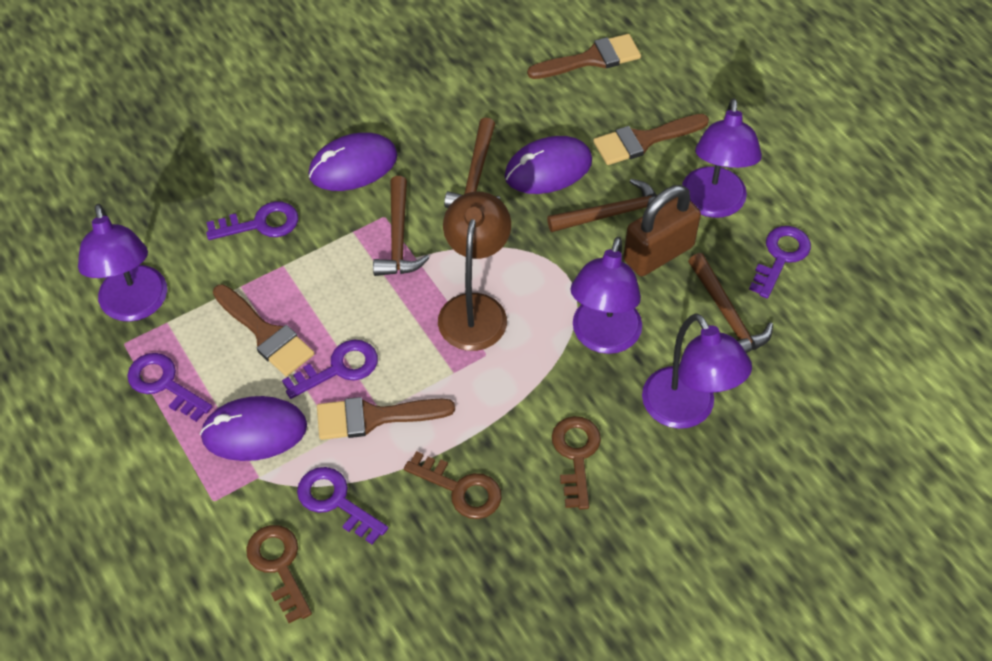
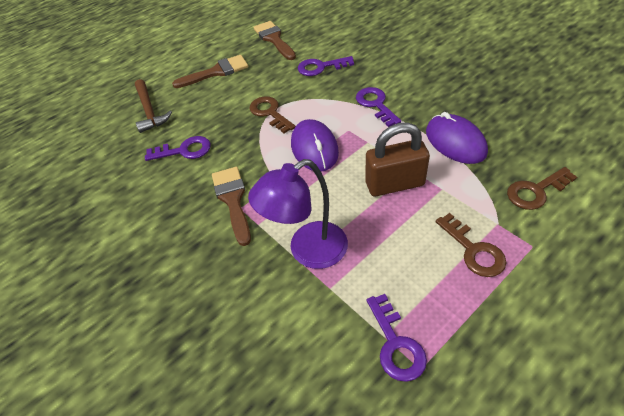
brown brush: 4 -> 3
brown hammer: 4 -> 1
brown lamp: 1 -> 0
purple key: 5 -> 4
purple lamp: 4 -> 1
purple mouse: 3 -> 2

### Task statement:
All of the data should come back exactly as written, but without pictures.

### Result below:
brown brush: 4 -> 3
brown hammer: 4 -> 1
brown lamp: 1 -> 0
purple key: 5 -> 4
purple lamp: 4 -> 1
purple mouse: 3 -> 2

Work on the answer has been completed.